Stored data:
▬▬▬▬▬▬

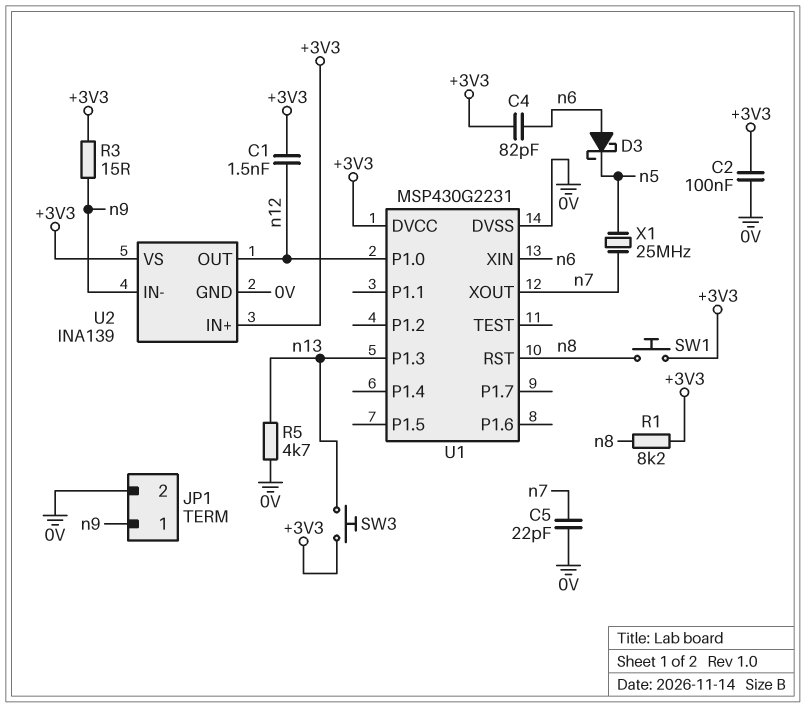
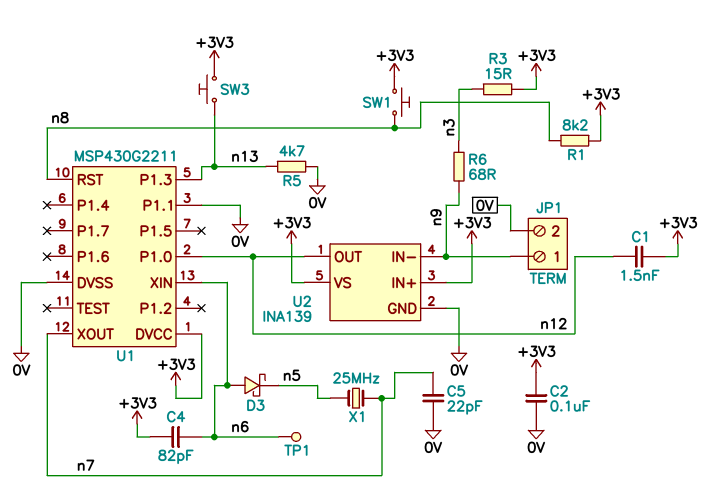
R3: 15 (+3V3, n9) -> 15 (+3V3, n3)
R6: none -> 68 (n3, n9)
TP1: none -> test point (n6)
U1: MSP430G2231 -> MSP430G2211
U1 pin P1.1: none -> 0V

▬▬▬▬▬▬

- _Task description_
An exact copy of every entry, pictures left out, is what to write here.

- _Exercise response_
R3: 15 (+3V3, n9) -> 15 (+3V3, n3)
R6: none -> 68 (n3, n9)
TP1: none -> test point (n6)
U1: MSP430G2231 -> MSP430G2211
U1 pin P1.1: none -> 0V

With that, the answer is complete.